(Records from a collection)
• • •
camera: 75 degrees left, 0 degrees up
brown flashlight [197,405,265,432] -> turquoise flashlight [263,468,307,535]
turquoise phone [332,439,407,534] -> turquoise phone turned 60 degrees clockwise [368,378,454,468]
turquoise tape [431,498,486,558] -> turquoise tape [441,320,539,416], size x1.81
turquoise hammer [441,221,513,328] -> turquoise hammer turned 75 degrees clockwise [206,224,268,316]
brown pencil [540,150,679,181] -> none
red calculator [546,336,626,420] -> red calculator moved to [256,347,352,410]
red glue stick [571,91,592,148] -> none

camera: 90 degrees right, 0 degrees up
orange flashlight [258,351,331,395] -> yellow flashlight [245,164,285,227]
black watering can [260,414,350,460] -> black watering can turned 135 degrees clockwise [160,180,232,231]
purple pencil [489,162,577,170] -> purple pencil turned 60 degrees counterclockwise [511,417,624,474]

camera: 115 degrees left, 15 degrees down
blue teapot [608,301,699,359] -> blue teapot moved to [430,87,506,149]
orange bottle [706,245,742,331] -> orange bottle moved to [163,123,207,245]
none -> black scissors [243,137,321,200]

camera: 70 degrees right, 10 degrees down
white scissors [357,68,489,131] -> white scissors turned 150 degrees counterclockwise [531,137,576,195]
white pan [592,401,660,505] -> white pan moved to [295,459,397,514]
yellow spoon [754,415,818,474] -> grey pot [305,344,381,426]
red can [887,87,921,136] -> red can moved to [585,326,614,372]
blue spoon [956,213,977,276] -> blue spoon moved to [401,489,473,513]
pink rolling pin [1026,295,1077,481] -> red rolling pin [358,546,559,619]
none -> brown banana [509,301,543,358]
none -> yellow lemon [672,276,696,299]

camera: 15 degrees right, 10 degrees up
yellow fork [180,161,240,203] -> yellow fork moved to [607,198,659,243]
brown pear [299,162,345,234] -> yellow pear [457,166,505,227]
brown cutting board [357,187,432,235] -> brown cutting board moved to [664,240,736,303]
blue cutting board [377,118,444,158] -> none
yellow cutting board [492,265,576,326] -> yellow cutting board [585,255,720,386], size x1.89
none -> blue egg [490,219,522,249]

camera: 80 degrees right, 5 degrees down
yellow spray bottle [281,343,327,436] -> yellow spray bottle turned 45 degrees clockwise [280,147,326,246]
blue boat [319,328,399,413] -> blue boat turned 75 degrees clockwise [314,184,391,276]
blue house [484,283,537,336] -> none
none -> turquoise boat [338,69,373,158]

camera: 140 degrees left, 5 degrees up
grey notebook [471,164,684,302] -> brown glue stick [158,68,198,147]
• • •
Exercise objective: Using the records above, copy word for word the line with "black watering can [260,414,350,460]", the line with "blue boat [319,328,399,413]", and every line between them.

Reply:
black watering can [260,414,350,460] -> black watering can turned 135 degrees clockwise [160,180,232,231]
purple pencil [489,162,577,170] -> purple pencil turned 60 degrees counterclockwise [511,417,624,474]

camera: 115 degrees left, 15 degrees down
blue teapot [608,301,699,359] -> blue teapot moved to [430,87,506,149]
orange bottle [706,245,742,331] -> orange bottle moved to [163,123,207,245]
none -> black scissors [243,137,321,200]

camera: 70 degrees right, 10 degrees down
white scissors [357,68,489,131] -> white scissors turned 150 degrees counterclockwise [531,137,576,195]
white pan [592,401,660,505] -> white pan moved to [295,459,397,514]
yellow spoon [754,415,818,474] -> grey pot [305,344,381,426]
red can [887,87,921,136] -> red can moved to [585,326,614,372]
blue spoon [956,213,977,276] -> blue spoon moved to [401,489,473,513]
pink rolling pin [1026,295,1077,481] -> red rolling pin [358,546,559,619]
none -> brown banana [509,301,543,358]
none -> yellow lemon [672,276,696,299]

camera: 15 degrees right, 10 degrees up
yellow fork [180,161,240,203] -> yellow fork moved to [607,198,659,243]
brown pear [299,162,345,234] -> yellow pear [457,166,505,227]
brown cutting board [357,187,432,235] -> brown cutting board moved to [664,240,736,303]
blue cutting board [377,118,444,158] -> none
yellow cutting board [492,265,576,326] -> yellow cutting board [585,255,720,386], size x1.89
none -> blue egg [490,219,522,249]

camera: 80 degrees right, 5 degrees down
yellow spray bottle [281,343,327,436] -> yellow spray bottle turned 45 degrees clockwise [280,147,326,246]
blue boat [319,328,399,413] -> blue boat turned 75 degrees clockwise [314,184,391,276]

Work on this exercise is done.